Your answer must consist of exactly the lines below, starting with the line with "stool: (520, 372) -> (837, 826), added" and going on through the line with "shop shelf: (298, 513)", and nothing else.

● **Records to process**
↓
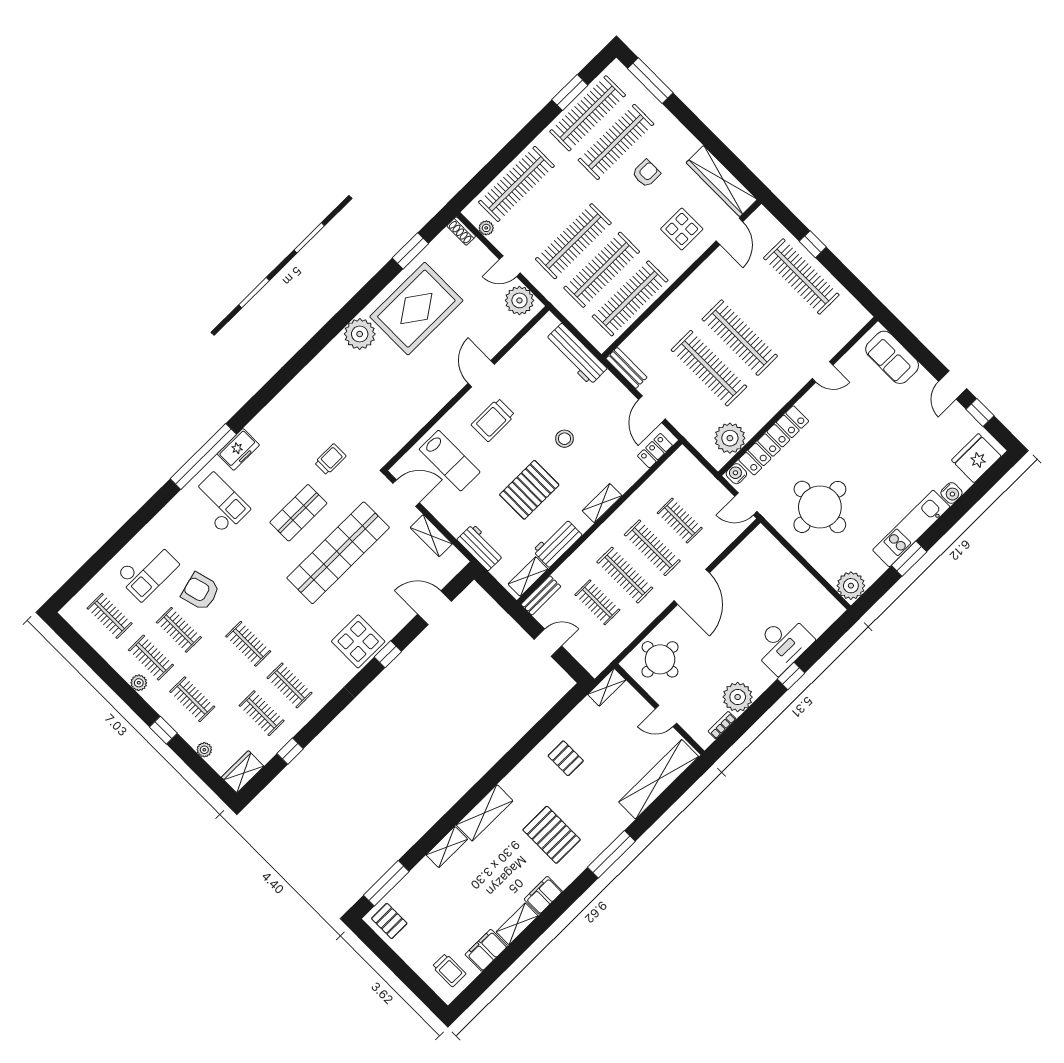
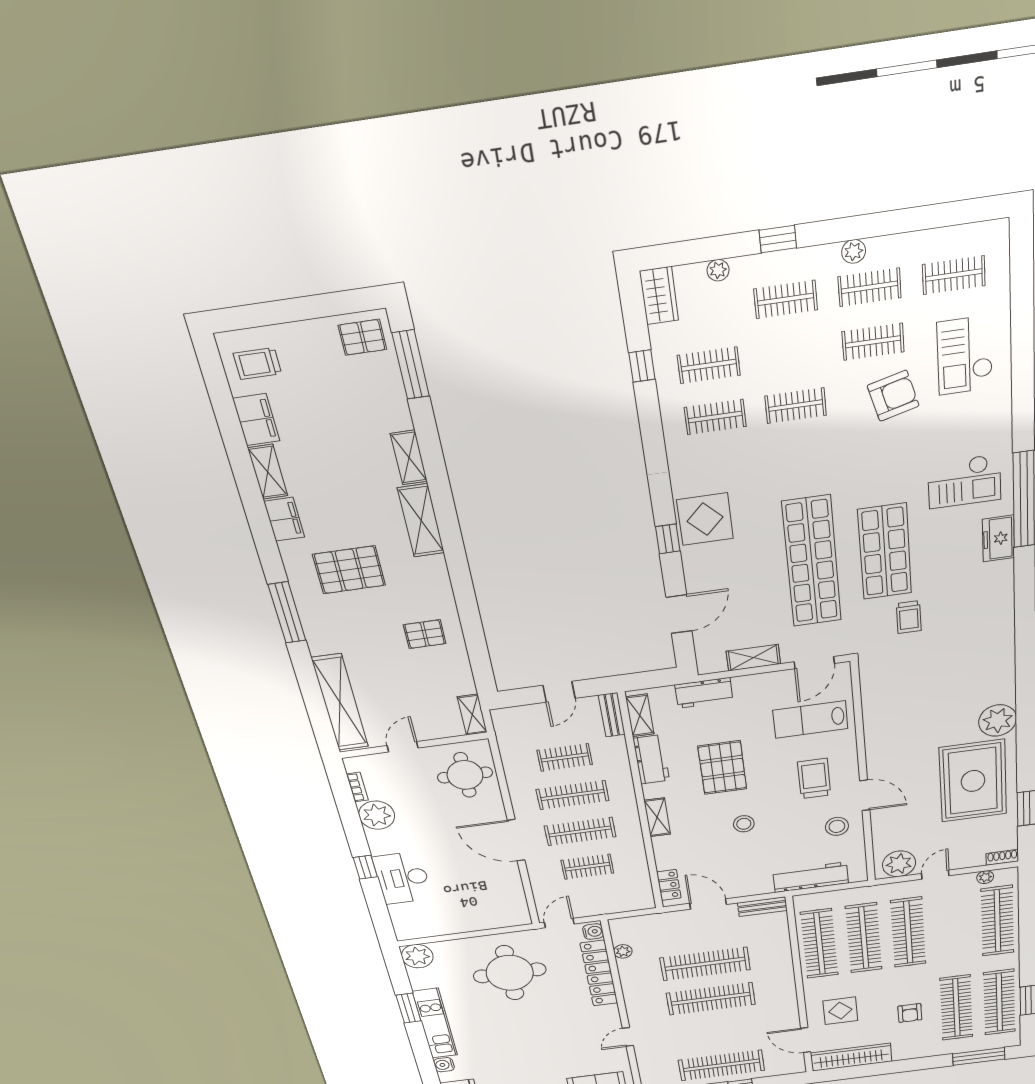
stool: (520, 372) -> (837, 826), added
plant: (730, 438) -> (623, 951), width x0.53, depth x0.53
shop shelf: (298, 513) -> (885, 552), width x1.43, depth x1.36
↑
↓
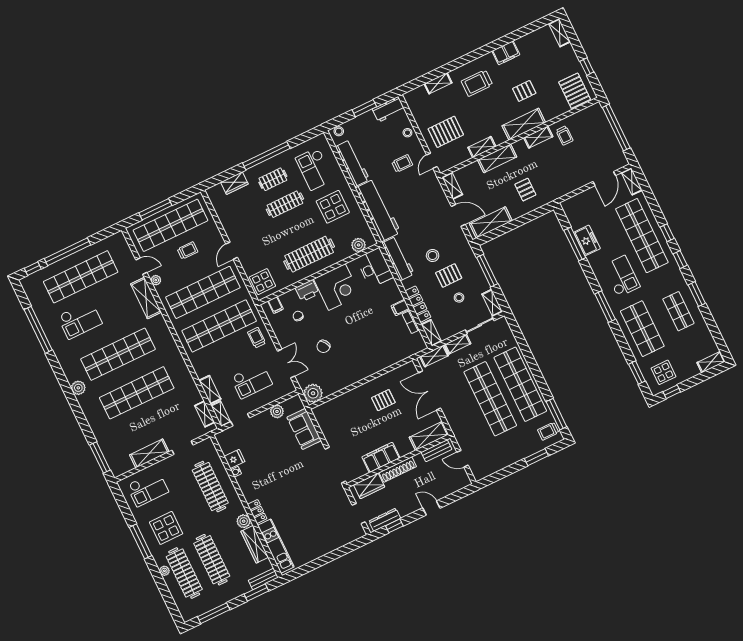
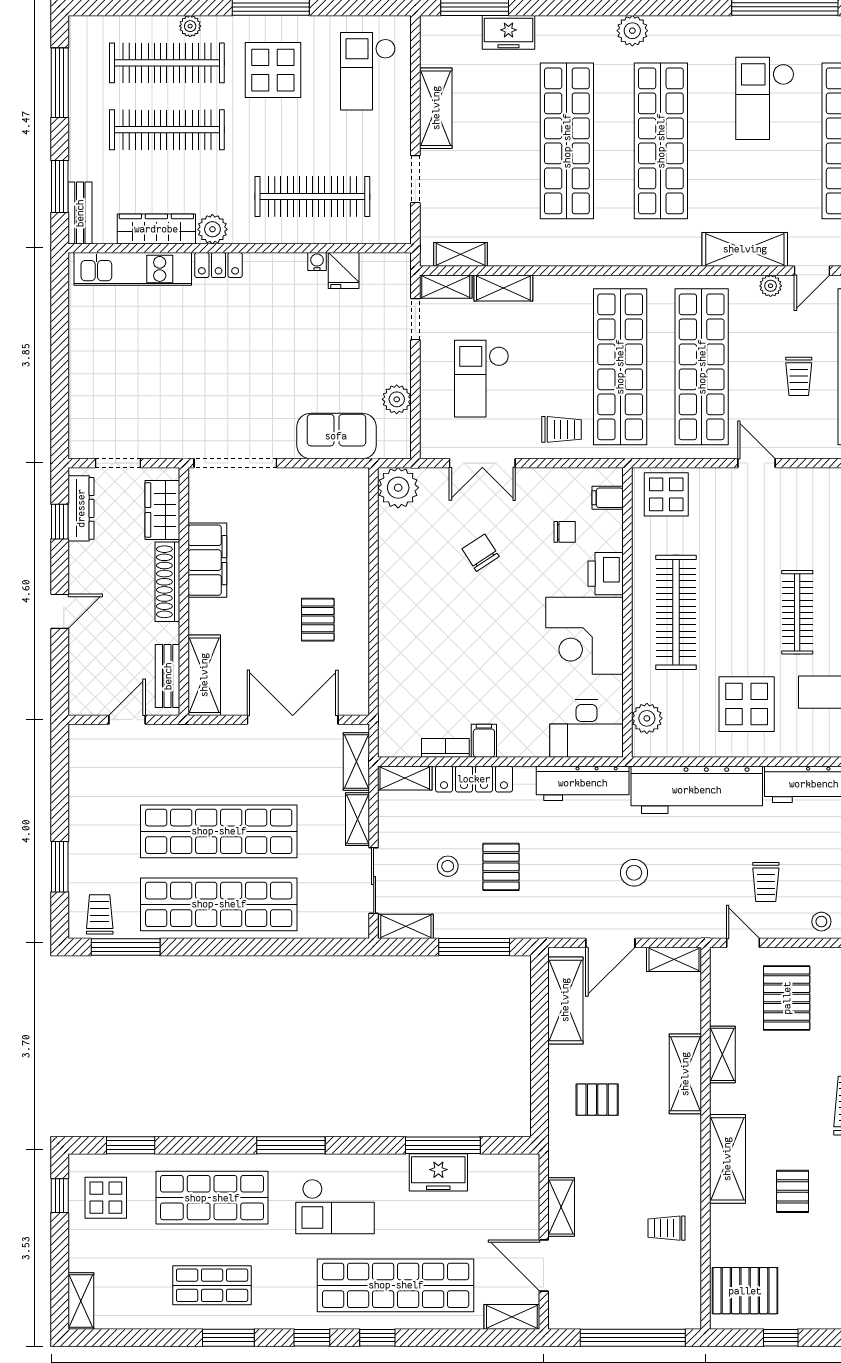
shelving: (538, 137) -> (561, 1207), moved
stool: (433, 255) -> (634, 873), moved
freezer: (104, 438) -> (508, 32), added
↑
↓
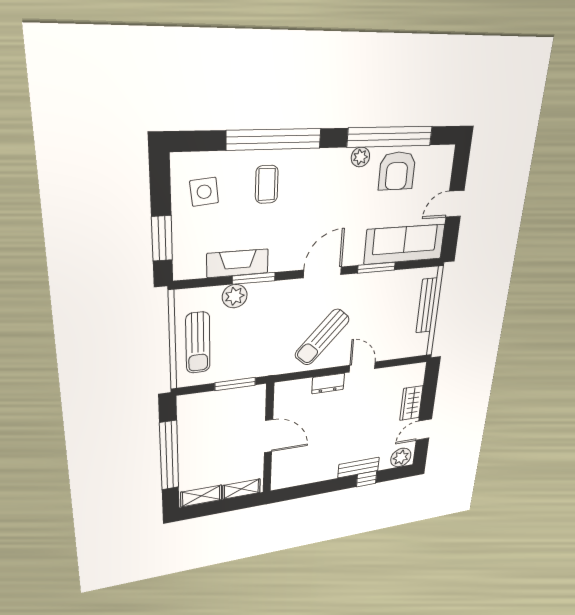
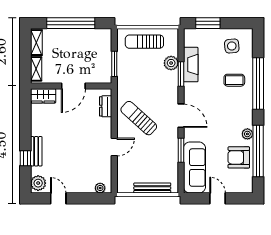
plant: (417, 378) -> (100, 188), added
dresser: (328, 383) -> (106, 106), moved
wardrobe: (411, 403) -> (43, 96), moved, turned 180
↑
● **Result of this task**
stool: (520, 372) -> (837, 826), added
plant: (730, 438) -> (623, 951), width x0.53, depth x0.53
shop shelf: (298, 513) -> (885, 552), width x1.43, depth x1.36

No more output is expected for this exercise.